_How to complete this task:_
Repeat exactly the opening lines of the records, ending with the line that contains "JOY pin SW: D6 -> D0".

Difference listings
--- START ---

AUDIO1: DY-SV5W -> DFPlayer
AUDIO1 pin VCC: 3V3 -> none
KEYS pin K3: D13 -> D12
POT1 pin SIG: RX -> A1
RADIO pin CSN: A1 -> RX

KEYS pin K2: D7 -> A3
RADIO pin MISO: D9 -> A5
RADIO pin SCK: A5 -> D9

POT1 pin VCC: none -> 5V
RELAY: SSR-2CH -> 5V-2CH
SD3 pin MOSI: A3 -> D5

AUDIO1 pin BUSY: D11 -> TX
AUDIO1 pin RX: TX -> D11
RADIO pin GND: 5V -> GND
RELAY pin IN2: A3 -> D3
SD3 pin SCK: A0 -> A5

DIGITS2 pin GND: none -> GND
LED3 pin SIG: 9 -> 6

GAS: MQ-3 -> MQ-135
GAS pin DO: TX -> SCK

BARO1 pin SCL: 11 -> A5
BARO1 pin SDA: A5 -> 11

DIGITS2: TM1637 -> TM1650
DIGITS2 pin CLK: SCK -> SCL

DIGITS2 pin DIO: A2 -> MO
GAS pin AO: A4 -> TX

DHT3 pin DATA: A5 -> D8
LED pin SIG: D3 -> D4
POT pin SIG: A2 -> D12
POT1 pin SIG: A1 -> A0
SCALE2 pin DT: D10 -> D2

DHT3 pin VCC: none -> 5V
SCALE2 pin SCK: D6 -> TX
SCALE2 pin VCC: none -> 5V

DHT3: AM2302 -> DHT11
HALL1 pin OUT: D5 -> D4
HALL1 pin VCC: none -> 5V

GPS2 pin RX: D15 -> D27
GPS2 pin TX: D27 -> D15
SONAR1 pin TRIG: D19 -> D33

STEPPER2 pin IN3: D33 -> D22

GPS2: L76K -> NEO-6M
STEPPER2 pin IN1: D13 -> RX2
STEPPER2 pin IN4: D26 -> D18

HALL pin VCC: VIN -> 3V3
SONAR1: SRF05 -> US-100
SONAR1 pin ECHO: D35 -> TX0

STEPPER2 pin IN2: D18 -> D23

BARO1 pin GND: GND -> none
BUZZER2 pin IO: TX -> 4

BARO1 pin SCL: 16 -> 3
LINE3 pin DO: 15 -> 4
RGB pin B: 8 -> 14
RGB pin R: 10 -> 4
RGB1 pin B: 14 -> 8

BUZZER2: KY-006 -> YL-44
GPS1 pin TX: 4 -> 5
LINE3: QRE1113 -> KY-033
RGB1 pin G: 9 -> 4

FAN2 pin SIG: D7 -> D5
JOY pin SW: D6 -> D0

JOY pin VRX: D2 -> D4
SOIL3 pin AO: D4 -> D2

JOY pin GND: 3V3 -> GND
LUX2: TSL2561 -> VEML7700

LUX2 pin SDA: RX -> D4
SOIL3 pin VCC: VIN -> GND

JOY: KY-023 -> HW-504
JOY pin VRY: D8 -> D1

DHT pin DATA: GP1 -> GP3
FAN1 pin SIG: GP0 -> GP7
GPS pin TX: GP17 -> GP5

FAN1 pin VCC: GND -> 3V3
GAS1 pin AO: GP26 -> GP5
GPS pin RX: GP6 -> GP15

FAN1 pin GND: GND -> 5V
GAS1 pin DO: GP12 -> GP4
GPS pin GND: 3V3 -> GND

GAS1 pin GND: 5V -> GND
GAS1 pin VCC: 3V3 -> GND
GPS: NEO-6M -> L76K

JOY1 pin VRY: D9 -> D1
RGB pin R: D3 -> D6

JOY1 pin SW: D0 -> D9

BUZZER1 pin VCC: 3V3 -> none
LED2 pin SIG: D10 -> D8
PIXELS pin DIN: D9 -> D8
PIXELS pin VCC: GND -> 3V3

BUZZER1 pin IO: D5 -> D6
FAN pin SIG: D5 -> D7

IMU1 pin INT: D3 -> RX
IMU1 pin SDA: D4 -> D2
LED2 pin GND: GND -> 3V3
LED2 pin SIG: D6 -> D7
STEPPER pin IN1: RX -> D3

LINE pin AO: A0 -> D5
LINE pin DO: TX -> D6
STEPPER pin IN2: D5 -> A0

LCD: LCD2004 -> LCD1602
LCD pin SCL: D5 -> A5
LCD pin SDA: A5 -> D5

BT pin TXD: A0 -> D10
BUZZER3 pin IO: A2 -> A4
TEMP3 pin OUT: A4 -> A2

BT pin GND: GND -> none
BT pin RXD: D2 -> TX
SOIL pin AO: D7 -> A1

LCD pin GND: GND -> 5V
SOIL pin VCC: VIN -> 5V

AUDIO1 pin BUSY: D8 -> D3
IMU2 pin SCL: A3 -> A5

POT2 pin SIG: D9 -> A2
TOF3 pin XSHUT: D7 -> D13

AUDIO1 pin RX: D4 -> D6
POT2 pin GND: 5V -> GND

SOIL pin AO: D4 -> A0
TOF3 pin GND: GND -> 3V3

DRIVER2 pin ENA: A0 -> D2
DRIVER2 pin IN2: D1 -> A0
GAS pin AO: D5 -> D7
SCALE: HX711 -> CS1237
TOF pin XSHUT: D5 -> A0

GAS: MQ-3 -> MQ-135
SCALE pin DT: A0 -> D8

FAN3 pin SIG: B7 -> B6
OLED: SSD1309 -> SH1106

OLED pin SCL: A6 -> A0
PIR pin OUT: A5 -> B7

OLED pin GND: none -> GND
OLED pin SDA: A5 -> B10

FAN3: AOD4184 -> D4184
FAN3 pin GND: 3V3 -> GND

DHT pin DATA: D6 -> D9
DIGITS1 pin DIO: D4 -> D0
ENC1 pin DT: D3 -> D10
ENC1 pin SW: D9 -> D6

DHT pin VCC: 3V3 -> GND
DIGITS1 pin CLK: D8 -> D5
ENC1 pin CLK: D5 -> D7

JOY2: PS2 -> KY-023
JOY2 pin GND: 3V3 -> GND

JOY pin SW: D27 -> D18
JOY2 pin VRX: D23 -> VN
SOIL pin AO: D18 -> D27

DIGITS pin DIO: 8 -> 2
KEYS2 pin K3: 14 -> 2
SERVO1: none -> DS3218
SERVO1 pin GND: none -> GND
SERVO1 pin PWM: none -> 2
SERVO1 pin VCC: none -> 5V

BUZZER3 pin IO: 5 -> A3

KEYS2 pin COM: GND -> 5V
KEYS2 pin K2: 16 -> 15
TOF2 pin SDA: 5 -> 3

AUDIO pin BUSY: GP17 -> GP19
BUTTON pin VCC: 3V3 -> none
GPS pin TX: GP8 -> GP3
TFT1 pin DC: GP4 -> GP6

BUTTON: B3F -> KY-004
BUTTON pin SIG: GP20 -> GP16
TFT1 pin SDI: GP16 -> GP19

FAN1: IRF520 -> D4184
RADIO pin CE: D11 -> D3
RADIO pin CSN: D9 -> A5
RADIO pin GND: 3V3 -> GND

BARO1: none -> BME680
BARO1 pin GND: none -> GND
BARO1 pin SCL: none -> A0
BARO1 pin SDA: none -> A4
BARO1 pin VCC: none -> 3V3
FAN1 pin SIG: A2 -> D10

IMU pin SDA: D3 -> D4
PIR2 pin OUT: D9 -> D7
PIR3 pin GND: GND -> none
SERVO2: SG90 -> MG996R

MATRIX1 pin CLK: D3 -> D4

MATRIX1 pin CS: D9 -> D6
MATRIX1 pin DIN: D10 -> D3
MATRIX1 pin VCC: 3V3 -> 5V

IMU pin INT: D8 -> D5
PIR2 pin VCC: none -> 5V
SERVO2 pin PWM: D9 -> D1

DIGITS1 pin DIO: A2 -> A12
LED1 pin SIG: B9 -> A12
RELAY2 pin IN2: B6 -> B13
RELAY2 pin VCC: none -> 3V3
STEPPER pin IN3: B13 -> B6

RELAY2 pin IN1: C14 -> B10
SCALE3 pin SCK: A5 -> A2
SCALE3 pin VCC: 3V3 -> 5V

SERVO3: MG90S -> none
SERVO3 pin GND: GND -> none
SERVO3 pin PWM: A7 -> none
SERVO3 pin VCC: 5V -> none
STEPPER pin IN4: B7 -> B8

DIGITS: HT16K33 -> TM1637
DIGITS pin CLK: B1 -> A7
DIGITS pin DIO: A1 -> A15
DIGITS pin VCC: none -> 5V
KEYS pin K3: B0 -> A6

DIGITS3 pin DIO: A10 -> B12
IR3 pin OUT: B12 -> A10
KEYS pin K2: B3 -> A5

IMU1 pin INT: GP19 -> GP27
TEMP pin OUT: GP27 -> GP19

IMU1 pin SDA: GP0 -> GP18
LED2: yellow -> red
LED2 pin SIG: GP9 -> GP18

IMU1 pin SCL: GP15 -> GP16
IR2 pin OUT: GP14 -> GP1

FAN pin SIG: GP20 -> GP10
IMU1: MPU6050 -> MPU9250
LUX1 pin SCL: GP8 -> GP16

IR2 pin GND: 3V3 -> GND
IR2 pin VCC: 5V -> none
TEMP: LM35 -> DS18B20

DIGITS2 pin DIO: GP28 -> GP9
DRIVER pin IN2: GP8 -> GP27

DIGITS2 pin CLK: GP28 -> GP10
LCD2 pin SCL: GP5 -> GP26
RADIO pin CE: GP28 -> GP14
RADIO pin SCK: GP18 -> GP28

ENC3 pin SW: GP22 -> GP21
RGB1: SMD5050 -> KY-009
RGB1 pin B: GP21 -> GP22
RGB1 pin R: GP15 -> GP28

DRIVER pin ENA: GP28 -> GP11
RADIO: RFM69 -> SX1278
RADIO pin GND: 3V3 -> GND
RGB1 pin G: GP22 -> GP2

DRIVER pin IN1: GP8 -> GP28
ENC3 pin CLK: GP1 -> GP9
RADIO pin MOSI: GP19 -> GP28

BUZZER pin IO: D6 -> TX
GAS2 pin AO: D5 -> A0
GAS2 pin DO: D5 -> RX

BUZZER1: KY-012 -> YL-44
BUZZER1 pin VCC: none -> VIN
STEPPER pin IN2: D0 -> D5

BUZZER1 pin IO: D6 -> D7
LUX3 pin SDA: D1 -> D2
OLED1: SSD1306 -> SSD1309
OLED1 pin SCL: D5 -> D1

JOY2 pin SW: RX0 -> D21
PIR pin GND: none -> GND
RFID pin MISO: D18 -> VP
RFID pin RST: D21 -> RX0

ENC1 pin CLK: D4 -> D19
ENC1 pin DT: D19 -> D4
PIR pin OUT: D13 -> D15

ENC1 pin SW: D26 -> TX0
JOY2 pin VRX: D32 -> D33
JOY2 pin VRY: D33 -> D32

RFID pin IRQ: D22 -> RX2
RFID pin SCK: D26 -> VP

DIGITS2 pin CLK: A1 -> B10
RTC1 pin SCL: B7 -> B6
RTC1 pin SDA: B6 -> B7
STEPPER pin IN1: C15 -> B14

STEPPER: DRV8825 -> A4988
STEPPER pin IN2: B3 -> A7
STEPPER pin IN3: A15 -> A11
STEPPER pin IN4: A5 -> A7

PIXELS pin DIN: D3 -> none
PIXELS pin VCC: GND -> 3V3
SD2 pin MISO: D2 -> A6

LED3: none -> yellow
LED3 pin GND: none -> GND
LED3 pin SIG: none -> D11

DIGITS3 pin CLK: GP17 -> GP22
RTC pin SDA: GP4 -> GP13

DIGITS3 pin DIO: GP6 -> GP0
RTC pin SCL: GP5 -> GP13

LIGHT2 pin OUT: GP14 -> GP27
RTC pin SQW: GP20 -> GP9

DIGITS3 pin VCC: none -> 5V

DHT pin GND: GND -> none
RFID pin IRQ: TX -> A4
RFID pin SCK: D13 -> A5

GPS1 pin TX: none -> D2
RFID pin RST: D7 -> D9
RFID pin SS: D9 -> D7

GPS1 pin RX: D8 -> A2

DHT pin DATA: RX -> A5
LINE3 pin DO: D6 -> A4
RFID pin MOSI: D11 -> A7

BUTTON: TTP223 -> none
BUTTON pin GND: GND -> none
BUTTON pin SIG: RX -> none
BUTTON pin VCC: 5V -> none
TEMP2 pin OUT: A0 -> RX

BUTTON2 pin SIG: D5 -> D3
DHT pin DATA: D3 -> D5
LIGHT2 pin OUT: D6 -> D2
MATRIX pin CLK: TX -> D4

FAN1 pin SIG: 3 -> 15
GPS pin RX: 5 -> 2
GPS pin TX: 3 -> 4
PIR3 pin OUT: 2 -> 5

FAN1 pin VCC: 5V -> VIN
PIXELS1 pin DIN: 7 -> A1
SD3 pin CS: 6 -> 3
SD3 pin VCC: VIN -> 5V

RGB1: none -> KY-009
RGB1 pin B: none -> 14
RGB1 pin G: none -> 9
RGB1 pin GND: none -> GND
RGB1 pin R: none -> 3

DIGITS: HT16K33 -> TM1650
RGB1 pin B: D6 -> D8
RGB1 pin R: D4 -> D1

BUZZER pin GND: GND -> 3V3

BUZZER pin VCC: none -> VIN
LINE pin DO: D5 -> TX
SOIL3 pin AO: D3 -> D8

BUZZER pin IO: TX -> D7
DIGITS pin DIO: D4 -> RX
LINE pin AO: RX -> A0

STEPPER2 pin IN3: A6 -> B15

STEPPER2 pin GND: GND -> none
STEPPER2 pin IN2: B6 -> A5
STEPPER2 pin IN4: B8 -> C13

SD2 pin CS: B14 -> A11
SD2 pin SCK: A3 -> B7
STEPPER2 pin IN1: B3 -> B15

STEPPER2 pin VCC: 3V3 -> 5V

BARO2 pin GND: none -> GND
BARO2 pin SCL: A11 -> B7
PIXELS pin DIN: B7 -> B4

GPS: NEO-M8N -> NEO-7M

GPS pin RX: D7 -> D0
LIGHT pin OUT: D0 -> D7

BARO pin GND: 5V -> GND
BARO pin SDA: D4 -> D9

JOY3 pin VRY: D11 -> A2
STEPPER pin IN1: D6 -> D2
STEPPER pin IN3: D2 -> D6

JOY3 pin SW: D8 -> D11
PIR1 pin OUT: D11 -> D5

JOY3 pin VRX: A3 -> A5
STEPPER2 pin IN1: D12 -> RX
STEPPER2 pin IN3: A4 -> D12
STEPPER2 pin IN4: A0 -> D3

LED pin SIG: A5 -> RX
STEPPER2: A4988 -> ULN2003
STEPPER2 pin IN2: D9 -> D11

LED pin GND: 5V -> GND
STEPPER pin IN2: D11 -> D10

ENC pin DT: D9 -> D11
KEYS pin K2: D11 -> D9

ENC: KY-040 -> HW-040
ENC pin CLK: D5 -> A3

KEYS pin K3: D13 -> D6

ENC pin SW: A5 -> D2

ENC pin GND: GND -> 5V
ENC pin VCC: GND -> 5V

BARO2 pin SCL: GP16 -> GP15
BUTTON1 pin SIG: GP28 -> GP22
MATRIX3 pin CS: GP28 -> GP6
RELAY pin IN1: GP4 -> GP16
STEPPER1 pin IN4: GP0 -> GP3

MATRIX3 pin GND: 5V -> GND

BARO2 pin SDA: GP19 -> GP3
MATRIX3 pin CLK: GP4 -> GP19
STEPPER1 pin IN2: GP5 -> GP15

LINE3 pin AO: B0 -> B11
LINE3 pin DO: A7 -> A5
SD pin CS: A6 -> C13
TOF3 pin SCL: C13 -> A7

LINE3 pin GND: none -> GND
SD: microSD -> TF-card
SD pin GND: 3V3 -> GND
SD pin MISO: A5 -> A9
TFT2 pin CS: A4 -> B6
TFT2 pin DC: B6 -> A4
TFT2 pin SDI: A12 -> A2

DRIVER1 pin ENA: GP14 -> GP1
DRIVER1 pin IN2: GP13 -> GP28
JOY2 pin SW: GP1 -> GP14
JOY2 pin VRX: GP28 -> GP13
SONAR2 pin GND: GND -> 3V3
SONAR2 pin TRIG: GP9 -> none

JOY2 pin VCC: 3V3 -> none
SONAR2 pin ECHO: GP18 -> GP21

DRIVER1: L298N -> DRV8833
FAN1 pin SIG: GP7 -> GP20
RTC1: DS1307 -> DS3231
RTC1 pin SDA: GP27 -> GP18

--- END ---

_Expected output:_
AUDIO1: DY-SV5W -> DFPlayer
AUDIO1 pin VCC: 3V3 -> none
KEYS pin K3: D13 -> D12
POT1 pin SIG: RX -> A1
RADIO pin CSN: A1 -> RX

KEYS pin K2: D7 -> A3
RADIO pin MISO: D9 -> A5
RADIO pin SCK: A5 -> D9

POT1 pin VCC: none -> 5V
RELAY: SSR-2CH -> 5V-2CH
SD3 pin MOSI: A3 -> D5

AUDIO1 pin BUSY: D11 -> TX
AUDIO1 pin RX: TX -> D11
RADIO pin GND: 5V -> GND
RELAY pin IN2: A3 -> D3
SD3 pin SCK: A0 -> A5

DIGITS2 pin GND: none -> GND
LED3 pin SIG: 9 -> 6

GAS: MQ-3 -> MQ-135
GAS pin DO: TX -> SCK

BARO1 pin SCL: 11 -> A5
BARO1 pin SDA: A5 -> 11

DIGITS2: TM1637 -> TM1650
DIGITS2 pin CLK: SCK -> SCL

DIGITS2 pin DIO: A2 -> MO
GAS pin AO: A4 -> TX

DHT3 pin DATA: A5 -> D8
LED pin SIG: D3 -> D4
POT pin SIG: A2 -> D12
POT1 pin SIG: A1 -> A0
SCALE2 pin DT: D10 -> D2

DHT3 pin VCC: none -> 5V
SCALE2 pin SCK: D6 -> TX
SCALE2 pin VCC: none -> 5V

DHT3: AM2302 -> DHT11
HALL1 pin OUT: D5 -> D4
HALL1 pin VCC: none -> 5V

GPS2 pin RX: D15 -> D27
GPS2 pin TX: D27 -> D15
SONAR1 pin TRIG: D19 -> D33

STEPPER2 pin IN3: D33 -> D22

GPS2: L76K -> NEO-6M
STEPPER2 pin IN1: D13 -> RX2
STEPPER2 pin IN4: D26 -> D18

HALL pin VCC: VIN -> 3V3
SONAR1: SRF05 -> US-100
SONAR1 pin ECHO: D35 -> TX0

STEPPER2 pin IN2: D18 -> D23

BARO1 pin GND: GND -> none
BUZZER2 pin IO: TX -> 4

BARO1 pin SCL: 16 -> 3
LINE3 pin DO: 15 -> 4
RGB pin B: 8 -> 14
RGB pin R: 10 -> 4
RGB1 pin B: 14 -> 8

BUZZER2: KY-006 -> YL-44
GPS1 pin TX: 4 -> 5
LINE3: QRE1113 -> KY-033
RGB1 pin G: 9 -> 4

FAN2 pin SIG: D7 -> D5
JOY pin SW: D6 -> D0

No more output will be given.